_Your instructions_.
Reproduce each line of the data exactly as it is.

[Recorded data]

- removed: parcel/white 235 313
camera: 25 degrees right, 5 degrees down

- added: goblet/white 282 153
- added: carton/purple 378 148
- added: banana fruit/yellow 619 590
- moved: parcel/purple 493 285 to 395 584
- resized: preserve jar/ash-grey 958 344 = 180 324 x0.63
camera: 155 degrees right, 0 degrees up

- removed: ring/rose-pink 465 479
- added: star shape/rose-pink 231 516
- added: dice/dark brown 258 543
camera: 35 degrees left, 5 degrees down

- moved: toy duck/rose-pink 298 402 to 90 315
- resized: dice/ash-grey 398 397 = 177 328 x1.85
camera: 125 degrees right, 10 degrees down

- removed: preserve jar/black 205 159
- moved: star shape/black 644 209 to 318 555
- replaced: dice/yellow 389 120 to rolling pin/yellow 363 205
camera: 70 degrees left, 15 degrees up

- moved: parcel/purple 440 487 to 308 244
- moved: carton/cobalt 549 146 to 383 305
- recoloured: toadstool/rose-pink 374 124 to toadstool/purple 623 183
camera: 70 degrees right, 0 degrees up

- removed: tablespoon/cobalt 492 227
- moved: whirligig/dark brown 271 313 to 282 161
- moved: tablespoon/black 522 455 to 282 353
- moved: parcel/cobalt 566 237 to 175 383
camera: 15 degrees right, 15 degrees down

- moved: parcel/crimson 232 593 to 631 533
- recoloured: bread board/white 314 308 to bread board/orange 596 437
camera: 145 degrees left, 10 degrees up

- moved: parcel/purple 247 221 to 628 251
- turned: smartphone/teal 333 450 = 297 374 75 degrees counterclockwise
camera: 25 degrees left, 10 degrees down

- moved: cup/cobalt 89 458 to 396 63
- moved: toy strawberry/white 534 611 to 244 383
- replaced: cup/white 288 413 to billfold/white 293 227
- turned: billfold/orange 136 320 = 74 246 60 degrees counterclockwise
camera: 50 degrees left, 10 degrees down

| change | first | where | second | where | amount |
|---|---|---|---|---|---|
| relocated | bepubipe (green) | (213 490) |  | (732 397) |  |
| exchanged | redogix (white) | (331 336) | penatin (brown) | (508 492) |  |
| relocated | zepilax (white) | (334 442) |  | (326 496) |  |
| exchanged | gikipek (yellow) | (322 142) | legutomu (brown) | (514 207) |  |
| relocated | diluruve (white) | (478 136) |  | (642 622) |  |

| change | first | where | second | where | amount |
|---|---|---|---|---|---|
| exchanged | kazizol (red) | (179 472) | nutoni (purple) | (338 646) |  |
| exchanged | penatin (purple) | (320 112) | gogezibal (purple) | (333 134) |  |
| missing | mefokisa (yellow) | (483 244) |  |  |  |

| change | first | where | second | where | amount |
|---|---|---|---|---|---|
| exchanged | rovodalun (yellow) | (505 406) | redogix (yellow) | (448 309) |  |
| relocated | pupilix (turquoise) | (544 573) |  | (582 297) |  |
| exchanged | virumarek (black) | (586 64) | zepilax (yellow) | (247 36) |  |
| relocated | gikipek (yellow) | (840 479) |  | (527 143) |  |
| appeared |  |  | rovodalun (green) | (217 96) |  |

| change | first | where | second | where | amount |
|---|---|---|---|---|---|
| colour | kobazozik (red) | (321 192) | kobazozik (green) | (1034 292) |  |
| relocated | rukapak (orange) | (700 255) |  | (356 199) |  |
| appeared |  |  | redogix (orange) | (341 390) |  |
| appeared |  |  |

_Problem solution_.
- removed: parcel/white 235 313
camera: 25 degrees right, 5 degrees down

- added: goblet/white 282 153
- added: carton/purple 378 148
- added: banana fruit/yellow 619 590
- moved: parcel/purple 493 285 to 395 584
- resized: preserve jar/ash-grey 958 344 = 180 324 x0.63
camera: 155 degrees right, 0 degrees up

- removed: ring/rose-pink 465 479
- added: star shape/rose-pink 231 516
- added: dice/dark brown 258 543
camera: 35 degrees left, 5 degrees down

- moved: toy duck/rose-pink 298 402 to 90 315
- resized: dice/ash-grey 398 397 = 177 328 x1.85
camera: 125 degrees right, 10 degrees down

- removed: preserve jar/black 205 159
- moved: star shape/black 644 209 to 318 555
- replaced: dice/yellow 389 120 to rolling pin/yellow 363 205
camera: 70 degrees left, 15 degrees up

- moved: parcel/purple 440 487 to 308 244
- moved: carton/cobalt 549 146 to 383 305
- recoloured: toadstool/rose-pink 374 124 to toadstool/purple 623 183
camera: 70 degrees right, 0 degrees up

- removed: tablespoon/cobalt 492 227
- moved: whirligig/dark brown 271 313 to 282 161
- moved: tablespoon/black 522 455 to 282 353
- moved: parcel/cobalt 566 237 to 175 383
camera: 15 degrees right, 15 degrees down

- moved: parcel/crimson 232 593 to 631 533
- recoloured: bread board/white 314 308 to bread board/orange 596 437
camera: 145 degrees left, 10 degrees up

- moved: parcel/purple 247 221 to 628 251
- turned: smartphone/teal 333 450 = 297 374 75 degrees counterclockwise
camera: 25 degrees left, 10 degrees down

- moved: cup/cobalt 89 458 to 396 63
- moved: toy strawberry/white 534 611 to 244 383
- replaced: cup/white 288 413 to billfold/white 293 227
- turned: billfold/orange 136 320 = 74 246 60 degrees counterclockwise
camera: 50 degrees left, 10 degrees down

| change | first | where | second | where | amount |
|---|---|---|---|---|---|
| relocated | bepubipe (green) | (213 490) |  | (732 397) |  |
| exchanged | redogix (white) | (331 336) | penatin (brown) | (508 492) |  |
| relocated | zepilax (white) | (334 442) |  | (326 496) |  |
| exchanged | gikipek (yellow) | (322 142) | legutomu (brown) | (514 207) |  |
| relocated | diluruve (white) | (478 136) |  | (642 622) |  |

| change | first | where | second | where | amount |
|---|---|---|---|---|---|
| exchanged | kazizol (red) | (179 472) | nutoni (purple) | (338 646) |  |
| exchanged | penatin (purple) | (320 112) | gogezibal (purple) | (333 134) |  |
| missing | mefokisa (yellow) | (483 244) |  |  |  |

| change | first | where | second | where | amount |
|---|---|---|---|---|---|
| exchanged | rovodalun (yellow) | (505 406) | redogix (yellow) | (448 309) |  |
| relocated | pupilix (turquoise) | (544 573) |  | (582 297) |  |
| exchanged | virumarek (black) | (586 64) | zepilax (yellow) | (247 36) |  |
| relocated | gikipek (yellow) | (840 479) |  | (527 143) |  |
| appeared |  |  | rovodalun (green) | (217 96) |  |

| change | first | where | second | where | amount |
|---|---|---|---|---|---|
| colour | kobazozik (red) | (321 192) | kobazozik (green) | (1034 292) |  |
| relocated | rukapak (orange) | (700 255) |  | (356 199) |  |
| appeared |  |  | redogix (orange) | (341 390) |  |
| appeared |  |  |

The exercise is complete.